Edit the listing from the line containing "Question: From a real-world perspective, is wooden" down to the line containing "the left-to-right sequence?" by replacing "rubber" with "plastic", keeping everything else the same, and return only those lines.

Top of Material for the task

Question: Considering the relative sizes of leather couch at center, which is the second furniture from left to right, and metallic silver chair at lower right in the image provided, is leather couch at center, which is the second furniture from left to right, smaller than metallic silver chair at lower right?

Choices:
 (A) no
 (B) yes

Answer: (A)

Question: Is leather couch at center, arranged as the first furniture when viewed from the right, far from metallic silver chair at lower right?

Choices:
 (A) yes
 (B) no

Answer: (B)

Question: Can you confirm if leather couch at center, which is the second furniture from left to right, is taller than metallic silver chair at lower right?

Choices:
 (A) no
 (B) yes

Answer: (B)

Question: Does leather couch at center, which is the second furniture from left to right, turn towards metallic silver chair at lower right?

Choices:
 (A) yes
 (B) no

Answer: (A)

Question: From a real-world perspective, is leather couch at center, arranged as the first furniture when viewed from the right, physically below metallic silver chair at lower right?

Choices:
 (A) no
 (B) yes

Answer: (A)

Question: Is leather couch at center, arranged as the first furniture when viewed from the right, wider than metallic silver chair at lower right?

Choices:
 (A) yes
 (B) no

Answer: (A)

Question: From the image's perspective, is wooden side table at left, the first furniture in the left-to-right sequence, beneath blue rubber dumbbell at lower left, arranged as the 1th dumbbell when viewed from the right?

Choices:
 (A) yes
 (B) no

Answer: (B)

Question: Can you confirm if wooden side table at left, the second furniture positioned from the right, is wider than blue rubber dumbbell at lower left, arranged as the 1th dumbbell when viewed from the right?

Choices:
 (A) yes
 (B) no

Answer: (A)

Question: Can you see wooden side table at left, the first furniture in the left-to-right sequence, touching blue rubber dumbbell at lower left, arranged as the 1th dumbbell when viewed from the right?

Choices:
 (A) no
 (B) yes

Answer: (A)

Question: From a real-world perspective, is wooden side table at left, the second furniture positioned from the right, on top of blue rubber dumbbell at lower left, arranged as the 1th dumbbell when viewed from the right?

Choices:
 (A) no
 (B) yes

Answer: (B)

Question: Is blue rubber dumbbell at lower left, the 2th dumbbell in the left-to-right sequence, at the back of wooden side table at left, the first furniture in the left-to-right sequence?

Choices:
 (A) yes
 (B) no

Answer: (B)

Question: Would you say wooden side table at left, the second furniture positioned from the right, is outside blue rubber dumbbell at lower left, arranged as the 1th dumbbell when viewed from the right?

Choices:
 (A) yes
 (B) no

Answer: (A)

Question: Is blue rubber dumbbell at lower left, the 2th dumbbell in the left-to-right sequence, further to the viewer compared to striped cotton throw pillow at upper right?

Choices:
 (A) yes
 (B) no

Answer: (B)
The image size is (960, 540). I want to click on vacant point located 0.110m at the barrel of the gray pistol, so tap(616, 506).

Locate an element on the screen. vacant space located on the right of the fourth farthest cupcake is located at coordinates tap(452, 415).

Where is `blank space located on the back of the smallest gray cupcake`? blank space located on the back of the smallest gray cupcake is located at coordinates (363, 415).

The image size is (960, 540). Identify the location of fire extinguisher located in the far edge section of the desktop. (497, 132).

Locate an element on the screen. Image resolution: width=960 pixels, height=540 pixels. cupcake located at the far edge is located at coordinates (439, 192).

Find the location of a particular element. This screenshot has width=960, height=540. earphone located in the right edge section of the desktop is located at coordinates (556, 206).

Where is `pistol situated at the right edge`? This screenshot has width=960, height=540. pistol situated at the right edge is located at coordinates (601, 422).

Bottom of Material for the task

Your response:
Question: From a real-world perspective, is wooden side table at left, the second furniture positioned from the right, on top of blue plastic dumbbell at lower left, arranged as the 1th dumbbell when viewed from the right?

Choices:
 (A) no
 (B) yes

Answer: (B)

Question: Is blue plastic dumbbell at lower left, the 2th dumbbell in the left-to-right sequence, at the back of wooden side table at left, the first furniture in the left-to-right sequence?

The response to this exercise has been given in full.